The required output is the exact run of lines below that opens at the line with "Q1: NPN BD139" and closes at the line with "U203: NOT 74HC04".

[Change detection data]
§

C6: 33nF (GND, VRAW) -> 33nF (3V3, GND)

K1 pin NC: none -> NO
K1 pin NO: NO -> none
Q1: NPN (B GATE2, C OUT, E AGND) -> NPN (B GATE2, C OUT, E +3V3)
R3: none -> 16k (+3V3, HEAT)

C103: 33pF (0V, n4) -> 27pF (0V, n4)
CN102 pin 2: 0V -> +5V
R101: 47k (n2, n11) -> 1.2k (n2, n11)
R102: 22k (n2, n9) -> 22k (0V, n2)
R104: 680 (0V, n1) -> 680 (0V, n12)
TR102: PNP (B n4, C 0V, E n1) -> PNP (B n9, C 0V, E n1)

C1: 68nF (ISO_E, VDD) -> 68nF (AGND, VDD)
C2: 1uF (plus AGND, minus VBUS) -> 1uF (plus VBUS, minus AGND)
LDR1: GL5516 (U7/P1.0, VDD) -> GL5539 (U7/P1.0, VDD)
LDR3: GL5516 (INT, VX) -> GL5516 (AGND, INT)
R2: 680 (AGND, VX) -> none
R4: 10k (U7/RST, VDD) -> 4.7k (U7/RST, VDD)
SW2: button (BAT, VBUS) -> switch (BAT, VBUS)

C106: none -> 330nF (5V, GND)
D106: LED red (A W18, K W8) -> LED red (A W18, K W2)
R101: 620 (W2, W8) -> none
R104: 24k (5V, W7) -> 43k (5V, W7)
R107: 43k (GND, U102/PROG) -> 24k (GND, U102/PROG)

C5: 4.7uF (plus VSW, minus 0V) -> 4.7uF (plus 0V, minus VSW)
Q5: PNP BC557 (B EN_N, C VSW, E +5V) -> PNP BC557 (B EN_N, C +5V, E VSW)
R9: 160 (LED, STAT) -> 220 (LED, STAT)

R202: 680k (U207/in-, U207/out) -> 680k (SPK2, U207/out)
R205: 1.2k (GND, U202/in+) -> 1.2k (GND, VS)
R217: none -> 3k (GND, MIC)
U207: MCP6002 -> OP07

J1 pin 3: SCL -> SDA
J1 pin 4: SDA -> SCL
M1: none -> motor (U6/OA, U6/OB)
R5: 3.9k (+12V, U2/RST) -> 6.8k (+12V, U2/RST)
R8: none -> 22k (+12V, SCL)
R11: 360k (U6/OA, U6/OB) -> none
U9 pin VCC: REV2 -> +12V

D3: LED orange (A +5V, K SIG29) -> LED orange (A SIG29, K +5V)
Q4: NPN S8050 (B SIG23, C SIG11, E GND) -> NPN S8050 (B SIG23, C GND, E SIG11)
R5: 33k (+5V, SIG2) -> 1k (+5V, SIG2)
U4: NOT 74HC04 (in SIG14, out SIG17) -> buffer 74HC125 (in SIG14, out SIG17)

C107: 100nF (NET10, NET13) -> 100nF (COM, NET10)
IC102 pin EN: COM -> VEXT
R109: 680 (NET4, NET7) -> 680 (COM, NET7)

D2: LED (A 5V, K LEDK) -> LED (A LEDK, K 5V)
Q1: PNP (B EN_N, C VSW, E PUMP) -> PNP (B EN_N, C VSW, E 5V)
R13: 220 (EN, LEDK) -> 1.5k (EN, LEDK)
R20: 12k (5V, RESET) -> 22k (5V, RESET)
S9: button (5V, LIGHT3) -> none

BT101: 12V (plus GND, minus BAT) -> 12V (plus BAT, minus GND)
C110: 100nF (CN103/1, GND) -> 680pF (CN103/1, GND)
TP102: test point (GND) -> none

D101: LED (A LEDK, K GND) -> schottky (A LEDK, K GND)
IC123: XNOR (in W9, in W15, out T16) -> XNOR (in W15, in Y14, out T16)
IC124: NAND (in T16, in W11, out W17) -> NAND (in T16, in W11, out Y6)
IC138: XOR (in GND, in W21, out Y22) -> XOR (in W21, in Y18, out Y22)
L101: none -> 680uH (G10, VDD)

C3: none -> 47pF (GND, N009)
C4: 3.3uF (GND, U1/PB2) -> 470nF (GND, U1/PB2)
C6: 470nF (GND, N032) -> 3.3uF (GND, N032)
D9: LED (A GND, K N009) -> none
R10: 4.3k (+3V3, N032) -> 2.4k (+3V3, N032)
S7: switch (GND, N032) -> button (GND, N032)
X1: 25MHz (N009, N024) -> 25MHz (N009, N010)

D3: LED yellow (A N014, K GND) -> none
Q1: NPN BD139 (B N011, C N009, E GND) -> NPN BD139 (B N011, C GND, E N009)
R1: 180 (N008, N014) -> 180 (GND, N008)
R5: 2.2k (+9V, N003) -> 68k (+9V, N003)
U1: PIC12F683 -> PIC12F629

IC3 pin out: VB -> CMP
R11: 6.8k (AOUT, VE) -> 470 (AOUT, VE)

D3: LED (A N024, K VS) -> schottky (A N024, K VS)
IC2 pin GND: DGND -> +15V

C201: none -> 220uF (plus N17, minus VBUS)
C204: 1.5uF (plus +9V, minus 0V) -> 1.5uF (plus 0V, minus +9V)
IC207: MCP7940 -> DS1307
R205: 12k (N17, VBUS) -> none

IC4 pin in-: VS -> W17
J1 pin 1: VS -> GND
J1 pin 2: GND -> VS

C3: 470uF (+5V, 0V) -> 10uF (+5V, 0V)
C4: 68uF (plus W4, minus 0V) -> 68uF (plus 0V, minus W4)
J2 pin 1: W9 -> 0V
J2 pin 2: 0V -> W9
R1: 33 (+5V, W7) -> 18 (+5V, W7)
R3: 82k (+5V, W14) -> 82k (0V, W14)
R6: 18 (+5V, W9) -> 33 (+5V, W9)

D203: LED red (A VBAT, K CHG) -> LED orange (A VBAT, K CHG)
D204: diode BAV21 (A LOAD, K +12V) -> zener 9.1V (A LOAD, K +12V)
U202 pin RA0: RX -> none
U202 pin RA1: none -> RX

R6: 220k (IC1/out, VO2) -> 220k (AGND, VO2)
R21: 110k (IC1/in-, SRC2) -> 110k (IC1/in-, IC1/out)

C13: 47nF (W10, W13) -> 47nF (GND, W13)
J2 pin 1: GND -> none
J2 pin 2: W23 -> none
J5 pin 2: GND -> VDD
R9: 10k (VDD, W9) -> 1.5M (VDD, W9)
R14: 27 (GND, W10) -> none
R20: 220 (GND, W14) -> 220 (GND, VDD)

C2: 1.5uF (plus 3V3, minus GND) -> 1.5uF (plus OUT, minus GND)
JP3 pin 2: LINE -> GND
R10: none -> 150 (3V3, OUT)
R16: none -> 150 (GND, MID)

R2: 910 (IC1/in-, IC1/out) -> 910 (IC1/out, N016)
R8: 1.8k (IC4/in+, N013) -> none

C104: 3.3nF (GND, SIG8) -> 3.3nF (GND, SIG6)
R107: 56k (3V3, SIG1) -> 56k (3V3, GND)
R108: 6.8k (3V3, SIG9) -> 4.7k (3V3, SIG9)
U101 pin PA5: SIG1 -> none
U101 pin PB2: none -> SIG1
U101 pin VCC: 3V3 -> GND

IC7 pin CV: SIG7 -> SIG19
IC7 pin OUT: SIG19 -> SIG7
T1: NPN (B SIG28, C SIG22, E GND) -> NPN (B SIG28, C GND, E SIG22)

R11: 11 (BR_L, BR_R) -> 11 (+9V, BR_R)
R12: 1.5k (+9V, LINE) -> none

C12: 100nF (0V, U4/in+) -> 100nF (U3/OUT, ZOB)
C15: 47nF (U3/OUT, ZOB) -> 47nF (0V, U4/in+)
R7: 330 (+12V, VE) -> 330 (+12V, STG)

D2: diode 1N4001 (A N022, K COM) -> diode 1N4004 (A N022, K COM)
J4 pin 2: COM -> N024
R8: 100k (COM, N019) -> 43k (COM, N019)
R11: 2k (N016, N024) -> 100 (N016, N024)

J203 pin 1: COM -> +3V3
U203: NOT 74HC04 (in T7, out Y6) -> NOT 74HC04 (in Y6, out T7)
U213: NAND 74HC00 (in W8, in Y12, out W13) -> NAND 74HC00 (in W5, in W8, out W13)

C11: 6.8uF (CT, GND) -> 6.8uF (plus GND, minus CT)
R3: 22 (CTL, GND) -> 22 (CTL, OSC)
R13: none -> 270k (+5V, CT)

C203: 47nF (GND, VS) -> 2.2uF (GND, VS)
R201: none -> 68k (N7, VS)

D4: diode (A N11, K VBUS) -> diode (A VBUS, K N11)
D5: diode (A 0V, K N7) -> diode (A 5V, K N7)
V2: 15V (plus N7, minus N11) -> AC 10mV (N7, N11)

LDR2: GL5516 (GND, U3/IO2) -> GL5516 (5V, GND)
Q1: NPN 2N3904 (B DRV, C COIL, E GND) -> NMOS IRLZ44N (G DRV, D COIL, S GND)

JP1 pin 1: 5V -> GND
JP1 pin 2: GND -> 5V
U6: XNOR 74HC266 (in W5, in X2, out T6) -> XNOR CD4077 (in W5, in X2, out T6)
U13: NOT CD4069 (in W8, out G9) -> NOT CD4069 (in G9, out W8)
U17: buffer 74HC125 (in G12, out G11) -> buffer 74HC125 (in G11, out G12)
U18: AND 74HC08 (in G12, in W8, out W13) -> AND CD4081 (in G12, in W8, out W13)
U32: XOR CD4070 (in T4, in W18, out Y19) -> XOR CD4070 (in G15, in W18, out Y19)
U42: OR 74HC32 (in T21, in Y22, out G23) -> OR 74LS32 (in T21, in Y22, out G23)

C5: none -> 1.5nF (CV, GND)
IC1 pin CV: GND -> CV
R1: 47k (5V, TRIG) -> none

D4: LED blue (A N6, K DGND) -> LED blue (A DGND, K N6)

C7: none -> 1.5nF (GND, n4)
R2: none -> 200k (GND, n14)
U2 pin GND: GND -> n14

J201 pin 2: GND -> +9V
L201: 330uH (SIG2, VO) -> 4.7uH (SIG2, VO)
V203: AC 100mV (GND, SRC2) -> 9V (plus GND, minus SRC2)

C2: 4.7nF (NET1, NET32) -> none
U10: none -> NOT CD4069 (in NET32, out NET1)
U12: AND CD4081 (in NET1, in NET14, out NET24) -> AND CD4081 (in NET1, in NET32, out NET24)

§

Answer space
Q1: NPN BD139 (B N011, C N009, E GND) -> NPN BD139 (B N011, C GND, E N009)
R1: 180 (N008, N014) -> 180 (GND, N008)
R5: 2.2k (+9V, N003) -> 68k (+9V, N003)
U1: PIC12F683 -> PIC12F629

IC3 pin out: VB -> CMP
R11: 6.8k (AOUT, VE) -> 470 (AOUT, VE)

D3: LED (A N024, K VS) -> schottky (A N024, K VS)
IC2 pin GND: DGND -> +15V

C201: none -> 220uF (plus N17, minus VBUS)
C204: 1.5uF (plus +9V, minus 0V) -> 1.5uF (plus 0V, minus +9V)
IC207: MCP7940 -> DS1307
R205: 12k (N17, VBUS) -> none

IC4 pin in-: VS -> W17
J1 pin 1: VS -> GND
J1 pin 2: GND -> VS

C3: 470uF (+5V, 0V) -> 10uF (+5V, 0V)
C4: 68uF (plus W4, minus 0V) -> 68uF (plus 0V, minus W4)
J2 pin 1: W9 -> 0V
J2 pin 2: 0V -> W9
R1: 33 (+5V, W7) -> 18 (+5V, W7)
R3: 82k (+5V, W14) -> 82k (0V, W14)
R6: 18 (+5V, W9) -> 33 (+5V, W9)

D203: LED red (A VBAT, K CHG) -> LED orange (A VBAT, K CHG)
D204: diode BAV21 (A LOAD, K +12V) -> zener 9.1V (A LOAD, K +12V)
U202 pin RA0: RX -> none
U202 pin RA1: none -> RX

R6: 220k (IC1/out, VO2) -> 220k (AGND, VO2)
R21: 110k (IC1/in-, SRC2) -> 110k (IC1/in-, IC1/out)

C13: 47nF (W10, W13) -> 47nF (GND, W13)
J2 pin 1: GND -> none
J2 pin 2: W23 -> none
J5 pin 2: GND -> VDD
R9: 10k (VDD, W9) -> 1.5M (VDD, W9)
R14: 27 (GND, W10) -> none
R20: 220 (GND, W14) -> 220 (GND, VDD)

C2: 1.5uF (plus 3V3, minus GND) -> 1.5uF (plus OUT, minus GND)
JP3 pin 2: LINE -> GND
R10: none -> 150 (3V3, OUT)
R16: none -> 150 (GND, MID)

R2: 910 (IC1/in-, IC1/out) -> 910 (IC1/out, N016)
R8: 1.8k (IC4/in+, N013) -> none

C104: 3.3nF (GND, SIG8) -> 3.3nF (GND, SIG6)
R107: 56k (3V3, SIG1) -> 56k (3V3, GND)
R108: 6.8k (3V3, SIG9) -> 4.7k (3V3, SIG9)
U101 pin PA5: SIG1 -> none
U101 pin PB2: none -> SIG1
U101 pin VCC: 3V3 -> GND

IC7 pin CV: SIG7 -> SIG19
IC7 pin OUT: SIG19 -> SIG7
T1: NPN (B SIG28, C SIG22, E GND) -> NPN (B SIG28, C GND, E SIG22)

R11: 11 (BR_L, BR_R) -> 11 (+9V, BR_R)
R12: 1.5k (+9V, LINE) -> none

C12: 100nF (0V, U4/in+) -> 100nF (U3/OUT, ZOB)
C15: 47nF (U3/OUT, ZOB) -> 47nF (0V, U4/in+)
R7: 330 (+12V, VE) -> 330 (+12V, STG)

D2: diode 1N4001 (A N022, K COM) -> diode 1N4004 (A N022, K COM)
J4 pin 2: COM -> N024
R8: 100k (COM, N019) -> 43k (COM, N019)
R11: 2k (N016, N024) -> 100 (N016, N024)

J203 pin 1: COM -> +3V3
U203: NOT 74HC04 (in T7, out Y6) -> NOT 74HC04 (in Y6, out T7)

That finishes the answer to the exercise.